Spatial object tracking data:
----

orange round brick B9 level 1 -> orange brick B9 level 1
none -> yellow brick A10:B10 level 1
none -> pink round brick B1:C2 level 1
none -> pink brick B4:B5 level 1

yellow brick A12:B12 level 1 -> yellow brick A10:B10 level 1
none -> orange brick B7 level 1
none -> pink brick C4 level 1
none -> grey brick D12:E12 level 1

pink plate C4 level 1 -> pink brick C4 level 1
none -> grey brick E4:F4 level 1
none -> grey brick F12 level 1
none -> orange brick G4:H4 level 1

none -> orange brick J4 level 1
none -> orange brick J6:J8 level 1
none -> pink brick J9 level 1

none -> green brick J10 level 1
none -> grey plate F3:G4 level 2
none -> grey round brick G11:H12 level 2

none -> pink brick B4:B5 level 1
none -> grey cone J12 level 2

----

EXERCISE DESCRIPTION:
Repeat each entry above exactly as shown.

COMPLETED TASK:
orange round brick B9 level 1 -> orange brick B9 level 1
none -> yellow brick A10:B10 level 1
none -> pink round brick B1:C2 level 1
none -> pink brick B4:B5 level 1

yellow brick A12:B12 level 1 -> yellow brick A10:B10 level 1
none -> orange brick B7 level 1
none -> pink brick C4 level 1
none -> grey brick D12:E12 level 1

pink plate C4 level 1 -> pink brick C4 level 1
none -> grey brick E4:F4 level 1
none -> grey brick F12 level 1
none -> orange brick G4:H4 level 1

none -> orange brick J4 level 1
none -> orange brick J6:J8 level 1
none -> pink brick J9 level 1

none -> green brick J10 level 1
none -> grey plate F3:G4 level 2
none -> grey round brick G11:H12 level 2

none -> pink brick B4:B5 level 1
none -> grey cone J12 level 2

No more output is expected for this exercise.